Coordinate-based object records
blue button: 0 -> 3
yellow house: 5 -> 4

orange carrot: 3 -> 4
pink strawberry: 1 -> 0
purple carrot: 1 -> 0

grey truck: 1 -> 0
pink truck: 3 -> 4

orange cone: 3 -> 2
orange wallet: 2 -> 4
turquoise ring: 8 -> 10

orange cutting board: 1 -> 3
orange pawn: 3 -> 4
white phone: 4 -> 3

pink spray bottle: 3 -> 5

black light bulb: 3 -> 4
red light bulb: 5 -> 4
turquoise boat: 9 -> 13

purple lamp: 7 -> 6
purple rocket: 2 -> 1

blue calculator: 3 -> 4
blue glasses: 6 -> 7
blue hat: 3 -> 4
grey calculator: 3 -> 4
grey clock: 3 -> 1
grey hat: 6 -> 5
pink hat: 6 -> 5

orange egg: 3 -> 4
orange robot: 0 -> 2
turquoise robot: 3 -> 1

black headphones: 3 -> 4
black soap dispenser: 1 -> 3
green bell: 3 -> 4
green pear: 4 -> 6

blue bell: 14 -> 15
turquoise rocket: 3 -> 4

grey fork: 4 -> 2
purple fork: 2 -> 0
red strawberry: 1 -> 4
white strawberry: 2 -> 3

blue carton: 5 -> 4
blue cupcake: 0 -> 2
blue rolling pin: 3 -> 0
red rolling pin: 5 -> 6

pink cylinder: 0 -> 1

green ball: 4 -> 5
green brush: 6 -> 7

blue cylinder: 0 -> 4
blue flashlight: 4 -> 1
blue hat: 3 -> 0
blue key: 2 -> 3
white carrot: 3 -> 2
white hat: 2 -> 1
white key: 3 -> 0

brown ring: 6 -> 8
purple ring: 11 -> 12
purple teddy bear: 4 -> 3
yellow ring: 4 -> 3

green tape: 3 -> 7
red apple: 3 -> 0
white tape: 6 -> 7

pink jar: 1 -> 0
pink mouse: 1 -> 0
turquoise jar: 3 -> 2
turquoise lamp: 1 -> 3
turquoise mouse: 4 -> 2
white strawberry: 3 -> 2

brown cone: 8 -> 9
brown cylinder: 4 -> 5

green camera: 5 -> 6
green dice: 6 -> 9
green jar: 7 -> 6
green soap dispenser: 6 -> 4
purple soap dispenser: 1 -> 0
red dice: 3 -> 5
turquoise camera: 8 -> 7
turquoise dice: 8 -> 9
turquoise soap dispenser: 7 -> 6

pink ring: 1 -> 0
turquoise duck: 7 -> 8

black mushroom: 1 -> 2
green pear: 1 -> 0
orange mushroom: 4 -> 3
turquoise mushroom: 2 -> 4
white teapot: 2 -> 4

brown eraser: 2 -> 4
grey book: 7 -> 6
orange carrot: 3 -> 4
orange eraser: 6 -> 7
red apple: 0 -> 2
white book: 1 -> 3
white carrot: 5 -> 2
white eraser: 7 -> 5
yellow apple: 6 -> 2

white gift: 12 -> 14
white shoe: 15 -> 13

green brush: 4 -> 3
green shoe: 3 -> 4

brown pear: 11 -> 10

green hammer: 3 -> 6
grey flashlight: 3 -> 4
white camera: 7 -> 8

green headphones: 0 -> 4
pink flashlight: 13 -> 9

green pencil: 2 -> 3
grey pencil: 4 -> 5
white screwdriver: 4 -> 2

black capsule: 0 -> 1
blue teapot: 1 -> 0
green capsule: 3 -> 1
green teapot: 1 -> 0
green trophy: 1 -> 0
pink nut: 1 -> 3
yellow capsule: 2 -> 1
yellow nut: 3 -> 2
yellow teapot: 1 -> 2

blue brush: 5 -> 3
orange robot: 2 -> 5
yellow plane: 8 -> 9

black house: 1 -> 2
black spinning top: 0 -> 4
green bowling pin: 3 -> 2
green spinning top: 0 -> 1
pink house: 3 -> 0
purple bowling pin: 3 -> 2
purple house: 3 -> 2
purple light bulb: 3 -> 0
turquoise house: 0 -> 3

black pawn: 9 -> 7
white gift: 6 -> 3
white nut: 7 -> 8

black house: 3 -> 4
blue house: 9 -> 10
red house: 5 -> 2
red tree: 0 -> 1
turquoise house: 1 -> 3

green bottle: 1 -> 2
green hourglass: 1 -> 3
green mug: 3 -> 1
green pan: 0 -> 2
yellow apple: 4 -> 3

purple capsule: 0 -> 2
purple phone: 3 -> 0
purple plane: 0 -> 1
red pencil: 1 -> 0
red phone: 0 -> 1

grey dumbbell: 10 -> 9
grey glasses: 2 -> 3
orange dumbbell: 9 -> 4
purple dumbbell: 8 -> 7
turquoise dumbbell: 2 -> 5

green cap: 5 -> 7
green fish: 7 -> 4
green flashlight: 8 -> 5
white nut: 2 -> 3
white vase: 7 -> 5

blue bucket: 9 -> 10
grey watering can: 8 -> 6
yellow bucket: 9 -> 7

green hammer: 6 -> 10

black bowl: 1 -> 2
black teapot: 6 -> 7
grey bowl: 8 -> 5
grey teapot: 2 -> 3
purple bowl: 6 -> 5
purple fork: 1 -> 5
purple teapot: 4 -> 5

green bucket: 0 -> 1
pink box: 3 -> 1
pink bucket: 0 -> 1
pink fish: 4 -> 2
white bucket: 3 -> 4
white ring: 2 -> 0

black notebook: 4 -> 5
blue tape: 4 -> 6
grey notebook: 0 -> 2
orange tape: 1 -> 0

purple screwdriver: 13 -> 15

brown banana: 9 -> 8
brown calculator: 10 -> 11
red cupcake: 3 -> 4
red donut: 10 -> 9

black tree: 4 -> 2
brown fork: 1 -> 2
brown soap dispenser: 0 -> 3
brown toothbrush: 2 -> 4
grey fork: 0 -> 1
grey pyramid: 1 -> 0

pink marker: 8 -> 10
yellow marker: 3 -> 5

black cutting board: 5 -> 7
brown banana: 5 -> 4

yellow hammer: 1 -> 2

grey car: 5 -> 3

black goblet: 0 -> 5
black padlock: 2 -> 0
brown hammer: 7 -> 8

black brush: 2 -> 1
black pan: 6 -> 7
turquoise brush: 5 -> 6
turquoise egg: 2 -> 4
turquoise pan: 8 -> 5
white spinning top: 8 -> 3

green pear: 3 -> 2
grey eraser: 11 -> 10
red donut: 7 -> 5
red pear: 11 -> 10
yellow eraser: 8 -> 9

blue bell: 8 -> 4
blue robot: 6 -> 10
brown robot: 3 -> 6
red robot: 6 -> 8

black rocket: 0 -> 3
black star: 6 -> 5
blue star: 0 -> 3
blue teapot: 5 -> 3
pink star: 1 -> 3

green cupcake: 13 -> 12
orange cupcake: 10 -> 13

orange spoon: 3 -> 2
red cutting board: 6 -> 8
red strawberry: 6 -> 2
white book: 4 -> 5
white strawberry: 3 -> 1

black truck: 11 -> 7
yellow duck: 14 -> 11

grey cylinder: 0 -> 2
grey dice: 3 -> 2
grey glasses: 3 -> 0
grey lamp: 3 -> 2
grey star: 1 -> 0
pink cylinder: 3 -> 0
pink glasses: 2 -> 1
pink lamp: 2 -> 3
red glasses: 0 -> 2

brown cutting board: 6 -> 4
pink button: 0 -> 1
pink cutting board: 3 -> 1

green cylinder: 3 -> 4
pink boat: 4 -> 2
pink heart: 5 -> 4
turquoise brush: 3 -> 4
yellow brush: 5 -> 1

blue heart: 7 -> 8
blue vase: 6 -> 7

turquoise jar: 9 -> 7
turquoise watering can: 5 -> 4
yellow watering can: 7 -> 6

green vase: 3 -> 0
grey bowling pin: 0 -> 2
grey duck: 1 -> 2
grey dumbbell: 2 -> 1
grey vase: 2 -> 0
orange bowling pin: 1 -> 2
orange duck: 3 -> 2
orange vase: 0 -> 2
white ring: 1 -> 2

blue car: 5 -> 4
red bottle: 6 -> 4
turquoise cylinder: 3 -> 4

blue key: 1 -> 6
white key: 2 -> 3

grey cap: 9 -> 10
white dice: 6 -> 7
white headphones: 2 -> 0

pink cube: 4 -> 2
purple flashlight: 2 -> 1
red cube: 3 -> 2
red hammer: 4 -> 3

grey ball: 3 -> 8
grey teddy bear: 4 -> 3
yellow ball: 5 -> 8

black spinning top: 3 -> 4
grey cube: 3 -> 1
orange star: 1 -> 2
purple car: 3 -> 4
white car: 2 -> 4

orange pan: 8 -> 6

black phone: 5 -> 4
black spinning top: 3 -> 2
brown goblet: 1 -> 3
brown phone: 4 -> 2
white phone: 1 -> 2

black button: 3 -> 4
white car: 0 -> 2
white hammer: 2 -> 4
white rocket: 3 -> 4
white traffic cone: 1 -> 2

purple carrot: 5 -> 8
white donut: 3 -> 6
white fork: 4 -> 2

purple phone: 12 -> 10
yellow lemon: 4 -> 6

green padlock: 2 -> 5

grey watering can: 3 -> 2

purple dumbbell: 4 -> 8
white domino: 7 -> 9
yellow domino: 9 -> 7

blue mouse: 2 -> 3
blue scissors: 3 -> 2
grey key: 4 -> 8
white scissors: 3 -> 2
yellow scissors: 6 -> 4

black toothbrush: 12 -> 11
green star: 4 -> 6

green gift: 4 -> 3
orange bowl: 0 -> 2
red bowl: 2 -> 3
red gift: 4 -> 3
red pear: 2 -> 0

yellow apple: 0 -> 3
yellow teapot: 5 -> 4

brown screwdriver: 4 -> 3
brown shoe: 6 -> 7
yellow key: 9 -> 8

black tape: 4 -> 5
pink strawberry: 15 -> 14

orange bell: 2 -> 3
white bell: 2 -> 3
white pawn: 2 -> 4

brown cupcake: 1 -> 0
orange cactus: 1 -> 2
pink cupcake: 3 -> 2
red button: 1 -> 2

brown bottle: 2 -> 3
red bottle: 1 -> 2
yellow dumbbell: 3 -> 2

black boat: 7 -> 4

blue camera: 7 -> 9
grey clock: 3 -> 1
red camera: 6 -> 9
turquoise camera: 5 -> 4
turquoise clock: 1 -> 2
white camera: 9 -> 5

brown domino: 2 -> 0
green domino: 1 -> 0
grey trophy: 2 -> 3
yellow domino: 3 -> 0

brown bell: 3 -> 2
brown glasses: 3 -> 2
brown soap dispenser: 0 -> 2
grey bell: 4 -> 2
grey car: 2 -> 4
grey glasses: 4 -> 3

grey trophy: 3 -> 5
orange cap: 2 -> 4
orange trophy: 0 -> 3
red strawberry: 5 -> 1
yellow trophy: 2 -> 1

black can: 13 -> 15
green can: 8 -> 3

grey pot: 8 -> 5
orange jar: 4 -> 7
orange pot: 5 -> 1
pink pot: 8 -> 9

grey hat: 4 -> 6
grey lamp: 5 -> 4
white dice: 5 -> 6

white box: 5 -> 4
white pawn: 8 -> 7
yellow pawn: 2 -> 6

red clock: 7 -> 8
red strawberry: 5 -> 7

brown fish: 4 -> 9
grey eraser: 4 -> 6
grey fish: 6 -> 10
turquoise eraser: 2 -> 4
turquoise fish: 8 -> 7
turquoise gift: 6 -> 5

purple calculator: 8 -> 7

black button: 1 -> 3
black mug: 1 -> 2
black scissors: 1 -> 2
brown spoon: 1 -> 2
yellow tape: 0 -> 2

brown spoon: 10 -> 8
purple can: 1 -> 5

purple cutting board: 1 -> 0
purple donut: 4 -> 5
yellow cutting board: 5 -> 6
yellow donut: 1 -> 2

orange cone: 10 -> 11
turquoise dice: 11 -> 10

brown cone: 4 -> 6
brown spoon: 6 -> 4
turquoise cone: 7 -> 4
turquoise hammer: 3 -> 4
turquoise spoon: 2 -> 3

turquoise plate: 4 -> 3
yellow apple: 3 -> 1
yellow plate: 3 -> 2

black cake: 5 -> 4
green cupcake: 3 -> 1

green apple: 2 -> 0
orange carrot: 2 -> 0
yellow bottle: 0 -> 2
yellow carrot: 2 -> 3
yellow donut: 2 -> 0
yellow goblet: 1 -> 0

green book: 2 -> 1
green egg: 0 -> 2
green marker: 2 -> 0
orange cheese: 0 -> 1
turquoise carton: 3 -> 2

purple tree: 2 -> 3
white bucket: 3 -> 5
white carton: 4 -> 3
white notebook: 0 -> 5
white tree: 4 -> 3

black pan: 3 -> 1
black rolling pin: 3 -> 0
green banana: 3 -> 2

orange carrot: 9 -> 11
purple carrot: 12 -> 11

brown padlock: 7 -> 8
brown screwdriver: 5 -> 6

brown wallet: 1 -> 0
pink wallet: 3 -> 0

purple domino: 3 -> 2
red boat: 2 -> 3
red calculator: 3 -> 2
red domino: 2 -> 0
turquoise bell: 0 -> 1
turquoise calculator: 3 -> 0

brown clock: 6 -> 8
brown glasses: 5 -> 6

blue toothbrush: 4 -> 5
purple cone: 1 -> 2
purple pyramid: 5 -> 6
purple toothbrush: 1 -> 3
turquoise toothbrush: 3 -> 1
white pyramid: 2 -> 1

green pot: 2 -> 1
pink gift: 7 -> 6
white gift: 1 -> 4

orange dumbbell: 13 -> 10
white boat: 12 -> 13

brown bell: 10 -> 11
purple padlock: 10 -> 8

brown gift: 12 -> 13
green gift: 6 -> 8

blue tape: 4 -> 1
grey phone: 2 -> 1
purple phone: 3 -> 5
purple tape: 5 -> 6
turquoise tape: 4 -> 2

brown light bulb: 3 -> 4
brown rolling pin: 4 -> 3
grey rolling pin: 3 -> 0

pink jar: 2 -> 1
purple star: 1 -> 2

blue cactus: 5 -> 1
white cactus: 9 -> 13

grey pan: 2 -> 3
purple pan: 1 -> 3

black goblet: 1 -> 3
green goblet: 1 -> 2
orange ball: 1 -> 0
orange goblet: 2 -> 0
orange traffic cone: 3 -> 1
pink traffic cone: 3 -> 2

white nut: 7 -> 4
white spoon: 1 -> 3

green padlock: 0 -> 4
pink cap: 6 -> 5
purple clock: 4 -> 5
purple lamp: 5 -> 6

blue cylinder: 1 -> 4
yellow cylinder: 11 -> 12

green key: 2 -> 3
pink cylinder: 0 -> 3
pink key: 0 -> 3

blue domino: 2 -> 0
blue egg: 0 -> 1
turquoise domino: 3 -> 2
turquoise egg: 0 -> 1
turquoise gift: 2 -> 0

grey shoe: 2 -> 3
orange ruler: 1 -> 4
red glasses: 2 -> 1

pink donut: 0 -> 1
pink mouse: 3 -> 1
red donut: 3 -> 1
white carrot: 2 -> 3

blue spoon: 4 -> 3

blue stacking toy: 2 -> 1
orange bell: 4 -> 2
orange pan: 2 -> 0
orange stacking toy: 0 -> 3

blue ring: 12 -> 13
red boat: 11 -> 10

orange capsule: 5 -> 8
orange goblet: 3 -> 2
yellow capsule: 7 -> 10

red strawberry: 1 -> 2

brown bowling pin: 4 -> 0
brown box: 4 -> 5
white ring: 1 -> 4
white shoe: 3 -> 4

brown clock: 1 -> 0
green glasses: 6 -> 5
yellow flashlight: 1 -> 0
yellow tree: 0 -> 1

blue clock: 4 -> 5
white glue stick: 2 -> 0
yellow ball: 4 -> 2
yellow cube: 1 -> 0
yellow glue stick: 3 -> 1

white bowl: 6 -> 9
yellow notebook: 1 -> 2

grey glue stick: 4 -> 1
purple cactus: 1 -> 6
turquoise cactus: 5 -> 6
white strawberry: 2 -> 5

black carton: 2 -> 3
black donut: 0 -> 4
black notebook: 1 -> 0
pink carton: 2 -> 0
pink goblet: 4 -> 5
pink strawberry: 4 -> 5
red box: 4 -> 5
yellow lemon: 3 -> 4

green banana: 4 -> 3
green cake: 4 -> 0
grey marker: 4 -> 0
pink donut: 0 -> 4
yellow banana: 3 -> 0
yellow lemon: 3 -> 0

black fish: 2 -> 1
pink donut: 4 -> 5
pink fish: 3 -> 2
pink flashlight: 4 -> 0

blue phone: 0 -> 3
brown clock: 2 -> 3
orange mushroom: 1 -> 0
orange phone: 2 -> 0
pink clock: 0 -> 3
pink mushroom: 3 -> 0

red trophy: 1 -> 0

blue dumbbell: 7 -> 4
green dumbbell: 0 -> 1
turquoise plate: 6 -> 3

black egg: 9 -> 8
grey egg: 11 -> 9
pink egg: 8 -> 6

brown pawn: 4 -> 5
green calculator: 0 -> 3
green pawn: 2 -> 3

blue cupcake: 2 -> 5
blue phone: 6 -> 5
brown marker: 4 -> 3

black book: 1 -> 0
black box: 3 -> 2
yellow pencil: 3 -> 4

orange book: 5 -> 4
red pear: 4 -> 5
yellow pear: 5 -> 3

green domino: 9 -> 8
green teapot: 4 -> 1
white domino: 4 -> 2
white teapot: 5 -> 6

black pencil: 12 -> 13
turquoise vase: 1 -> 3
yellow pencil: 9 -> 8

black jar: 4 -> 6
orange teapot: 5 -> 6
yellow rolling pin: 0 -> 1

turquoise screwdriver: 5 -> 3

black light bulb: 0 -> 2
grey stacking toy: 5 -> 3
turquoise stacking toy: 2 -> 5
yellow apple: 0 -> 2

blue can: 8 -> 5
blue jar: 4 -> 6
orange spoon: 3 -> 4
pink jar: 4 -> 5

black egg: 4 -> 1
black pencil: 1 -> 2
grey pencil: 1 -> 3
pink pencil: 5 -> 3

■ What is needed
When the line with "purple lamp: 7 -> 6" is reached in the data above, begin copying, and stop after the line with "white strawberry: 2 -> 3"; copy each line exactly, both ends included.

■ Task answer
purple lamp: 7 -> 6
purple rocket: 2 -> 1

blue calculator: 3 -> 4
blue glasses: 6 -> 7
blue hat: 3 -> 4
grey calculator: 3 -> 4
grey clock: 3 -> 1
grey hat: 6 -> 5
pink hat: 6 -> 5

orange egg: 3 -> 4
orange robot: 0 -> 2
turquoise robot: 3 -> 1

black headphones: 3 -> 4
black soap dispenser: 1 -> 3
green bell: 3 -> 4
green pear: 4 -> 6

blue bell: 14 -> 15
turquoise rocket: 3 -> 4

grey fork: 4 -> 2
purple fork: 2 -> 0
red strawberry: 1 -> 4
white strawberry: 2 -> 3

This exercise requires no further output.